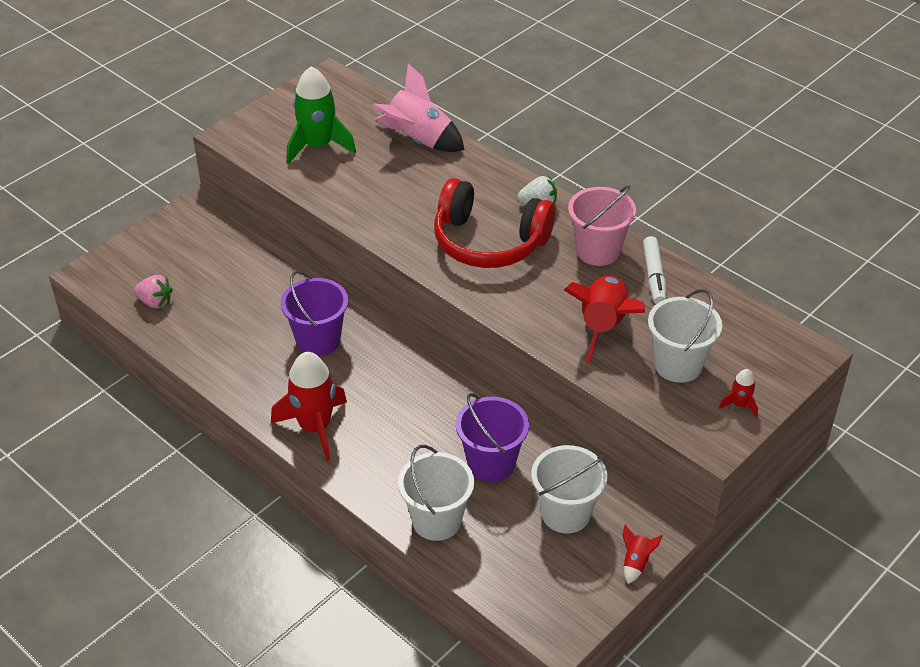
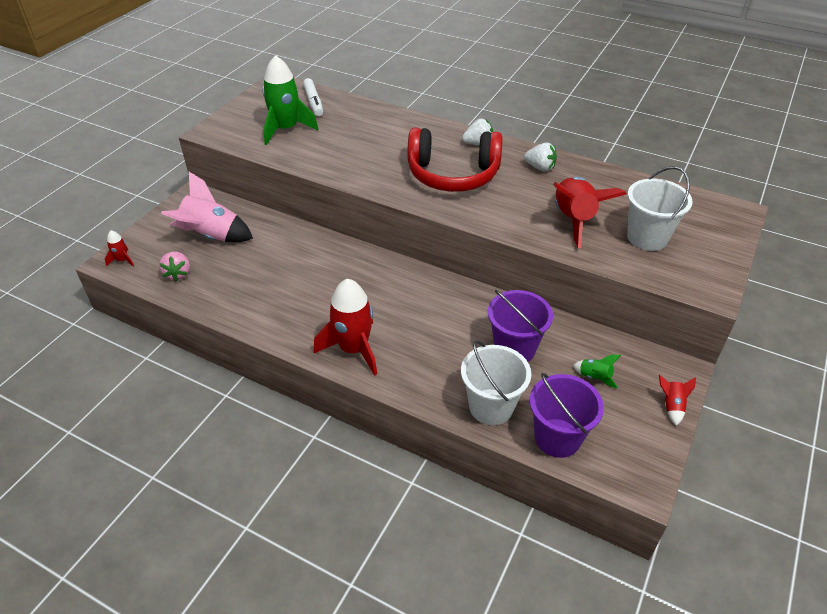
camera: 15 degrees left, 0 degrees up
(155, 302) = (178, 274): pink strawberry -> pink strawberry turned 75 degrees clockwise
(318, 340) = (330, 279): purple bucket -> purple bucket (557, 438)
(418, 140) = (364, 114): pink rocket -> pink rocket (211, 236)
(565, 513) = (594, 377): white bucket -> green rocket
(598, 251) = (540, 167): pink bucket -> white strawberry
(654, 276) = (591, 178): white marker -> white marker (313, 102)
(739, 405) = (711, 258): red rocket -> red rocket (122, 260)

TASK REQUIREMENTS — Reproduce the data above word for word from its first line through the line that holds "(654, 276) = (591, 178): white", both ends included; skip pictures.

OUTPUT BELOW —
camera: 15 degrees left, 0 degrees up
(155, 302) = (178, 274): pink strawberry -> pink strawberry turned 75 degrees clockwise
(318, 340) = (330, 279): purple bucket -> purple bucket (557, 438)
(418, 140) = (364, 114): pink rocket -> pink rocket (211, 236)
(565, 513) = (594, 377): white bucket -> green rocket
(598, 251) = (540, 167): pink bucket -> white strawberry
(654, 276) = (591, 178): white marker -> white marker (313, 102)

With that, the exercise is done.